#### [Aim of the exercise]
Show every line in the entries below where the word "plate" appears.

--- Data to use Enclosed Below ---

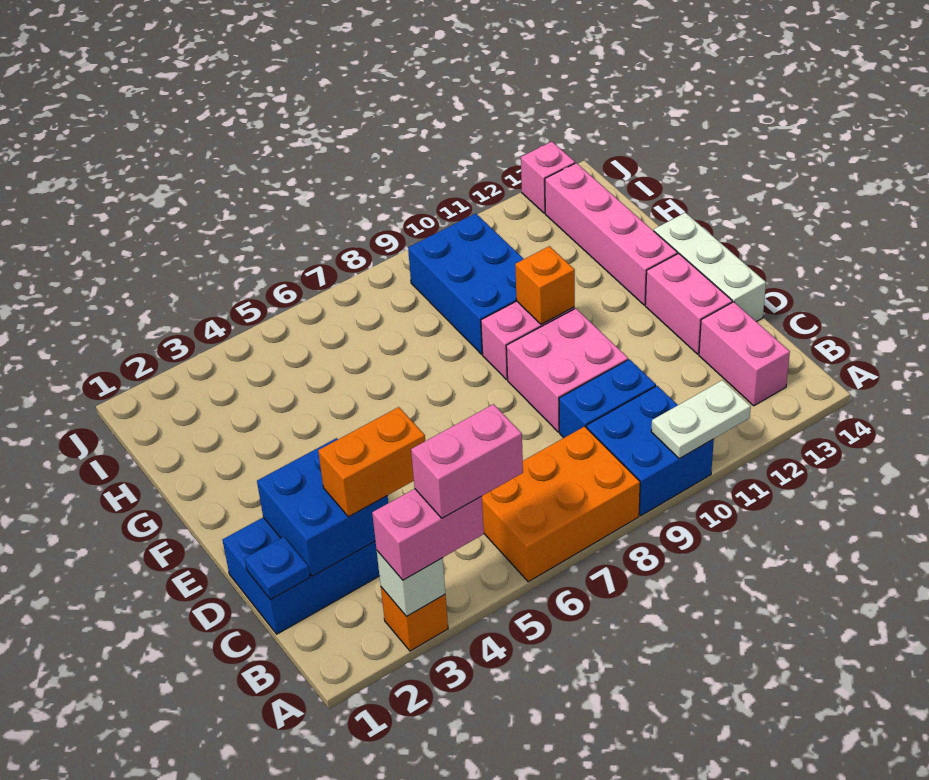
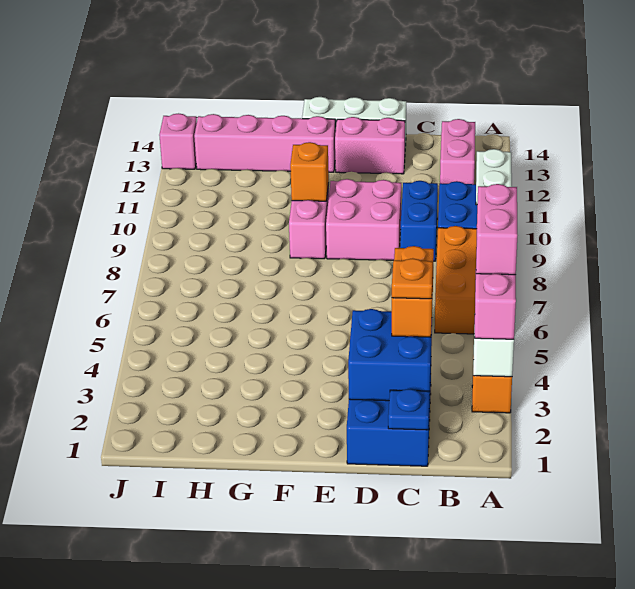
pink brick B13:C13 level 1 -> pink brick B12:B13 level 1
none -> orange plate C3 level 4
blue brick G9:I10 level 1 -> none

--- End of Enclosed Data to use ---
--- Data to use Enclosed Below ---

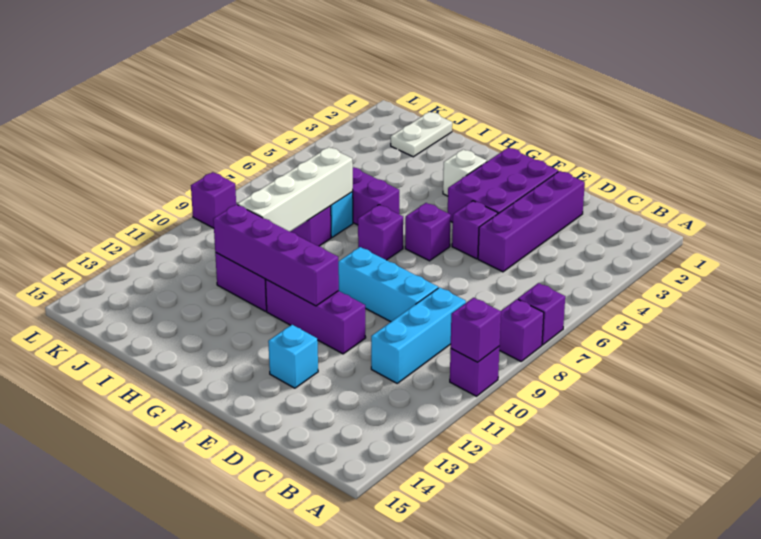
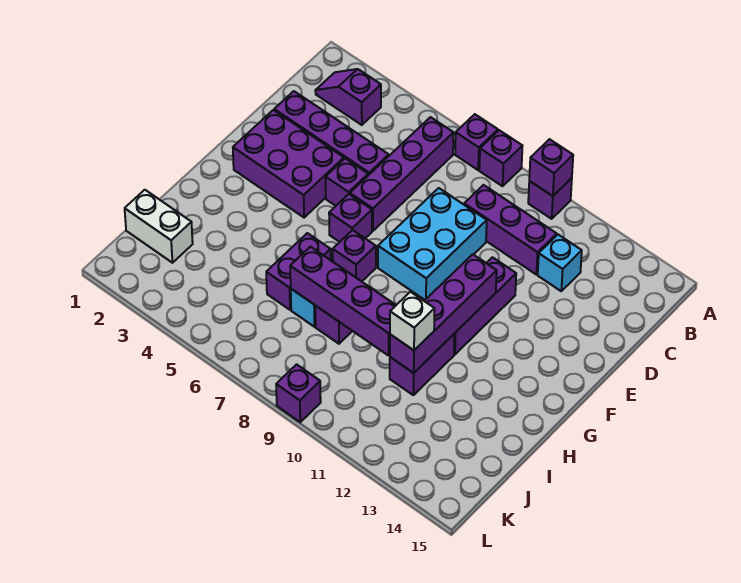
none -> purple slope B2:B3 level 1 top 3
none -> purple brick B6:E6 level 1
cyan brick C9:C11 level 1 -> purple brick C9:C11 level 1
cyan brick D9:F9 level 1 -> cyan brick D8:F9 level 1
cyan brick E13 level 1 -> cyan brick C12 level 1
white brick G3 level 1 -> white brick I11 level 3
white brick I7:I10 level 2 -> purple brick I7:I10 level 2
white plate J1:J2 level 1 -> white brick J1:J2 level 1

--- End of Enclosed Data to use ---

#### [Answer section]
none -> orange plate C3 level 4
white plate J1:J2 level 1 -> white brick J1:J2 level 1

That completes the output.